• WHAT IS EXPECTED
Read through the listing below, and copy every line where the string "white" appears.

• RECORDS SUPPLIED
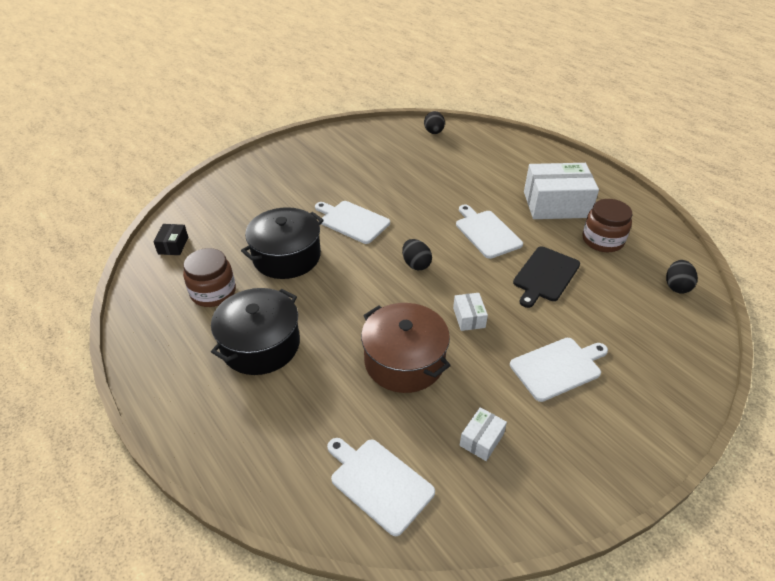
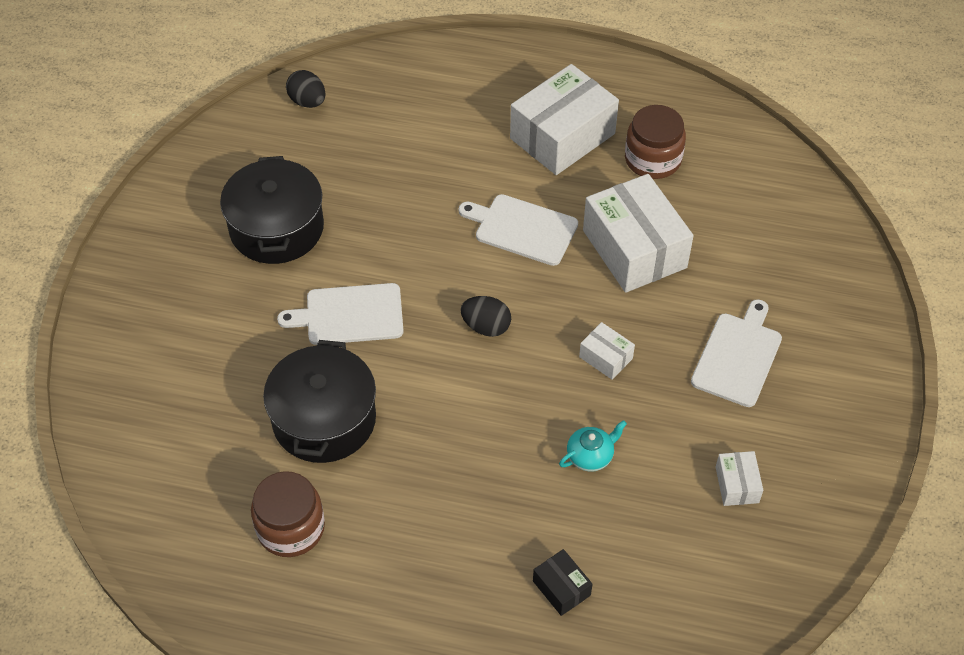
camera: 40 degrees left, 10 degrees up
(173, 245) = (157, 504): black box -> black box (561, 588)
(260, 345) = (422, 549): black pot -> black pot (276, 228)
(379, 483) = (689, 596): white cutting board -> none
(404, 361) = (590, 456): brown pot -> turquoise teapot
(545, 275) = (634, 249): black cutting board -> white box
(676, 286) = (768, 177): black egg -> none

• ANSWER FOR THIS EXERCISE
(379, 483) = (689, 596): white cutting board -> none
(545, 275) = (634, 249): black cutting board -> white box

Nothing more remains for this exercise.